_Extracted entries_
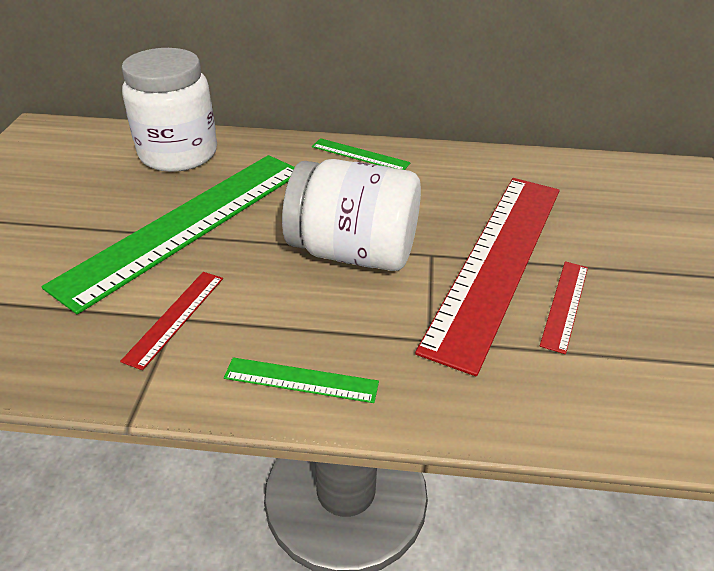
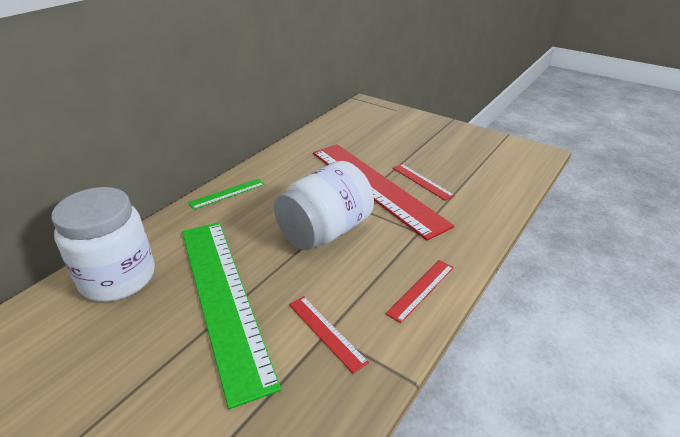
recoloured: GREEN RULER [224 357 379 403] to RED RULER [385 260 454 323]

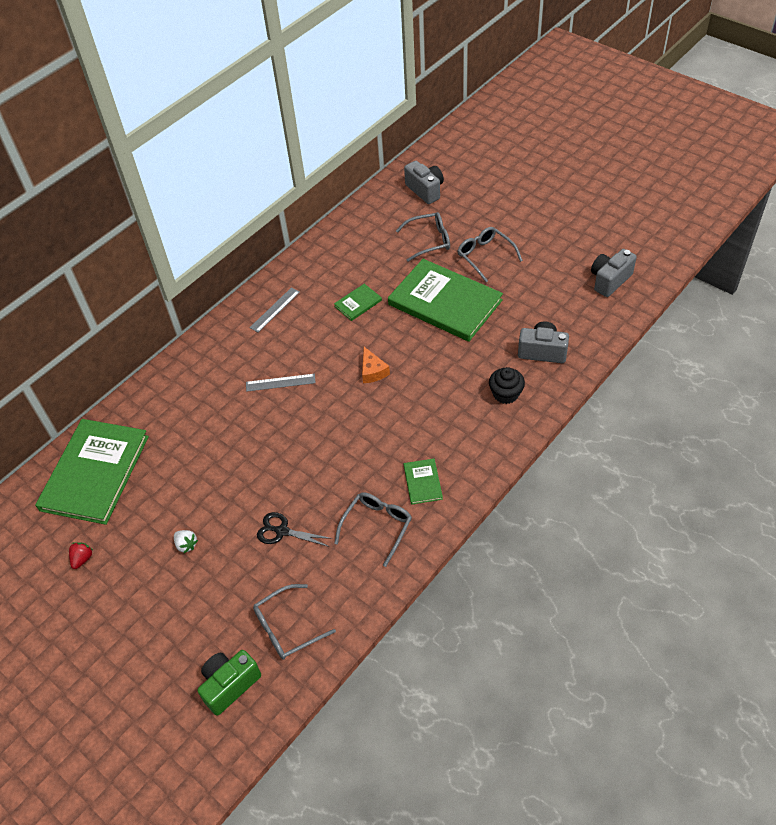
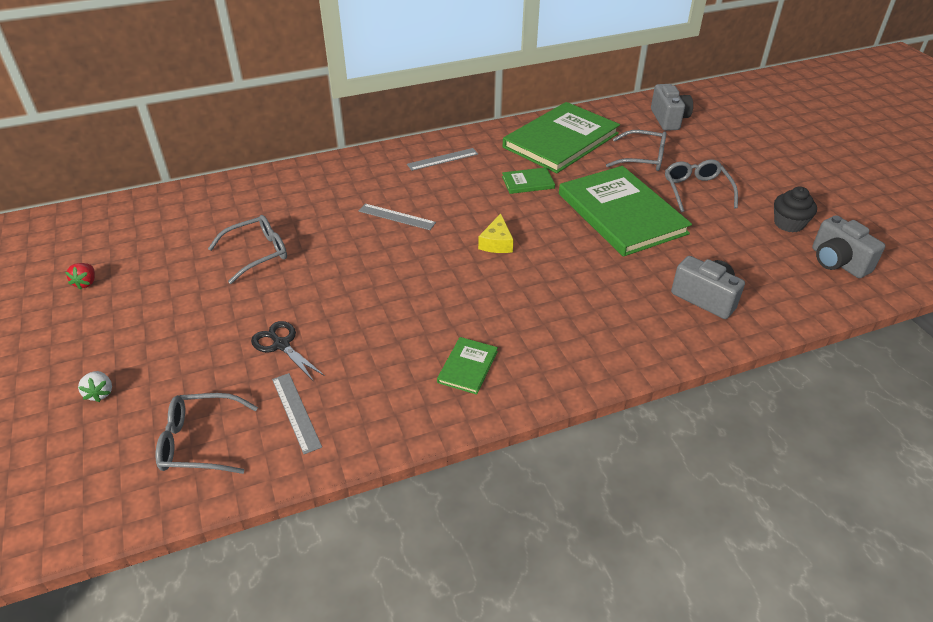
removed: GREEN CAMERA [197 650 261 716]
added: GREY RULER [272 373 322 454]
moved: GREEN BOOK [35 419 149 525] to [503 102 620 173]; WHITE STRAWBERRY [174 530 198 553] to [78 371 112 402]; GREY GLASSES [334 492 412 567] to [208 215 287 284]; BLACK CUPCAKE [489 367 525 404] to [774 187 817 232]
recoloured: ORANGE CHEESE [362 347 390 383] to YELLOW CHEESE [478 213 514 253]
turned: RED STRAWBERRY [69 542 93 569] = [65 263 95 289] 135 degrees clockwise; GREY CAMERA [591 249 637 297] = [812 215 885 278] 105 degrees counterclockwise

_Required work_
First drop every picture, then print the data above exactly as it stands.

_Result for this task_
recoloured: GREEN RULER [224 357 379 403] to RED RULER [385 260 454 323]

removed: GREEN CAMERA [197 650 261 716]
added: GREY RULER [272 373 322 454]
moved: GREEN BOOK [35 419 149 525] to [503 102 620 173]; WHITE STRAWBERRY [174 530 198 553] to [78 371 112 402]; GREY GLASSES [334 492 412 567] to [208 215 287 284]; BLACK CUPCAKE [489 367 525 404] to [774 187 817 232]
recoloured: ORANGE CHEESE [362 347 390 383] to YELLOW CHEESE [478 213 514 253]
turned: RED STRAWBERRY [69 542 93 569] = [65 263 95 289] 135 degrees clockwise; GREY CAMERA [591 249 637 297] = [812 215 885 278] 105 degrees counterclockwise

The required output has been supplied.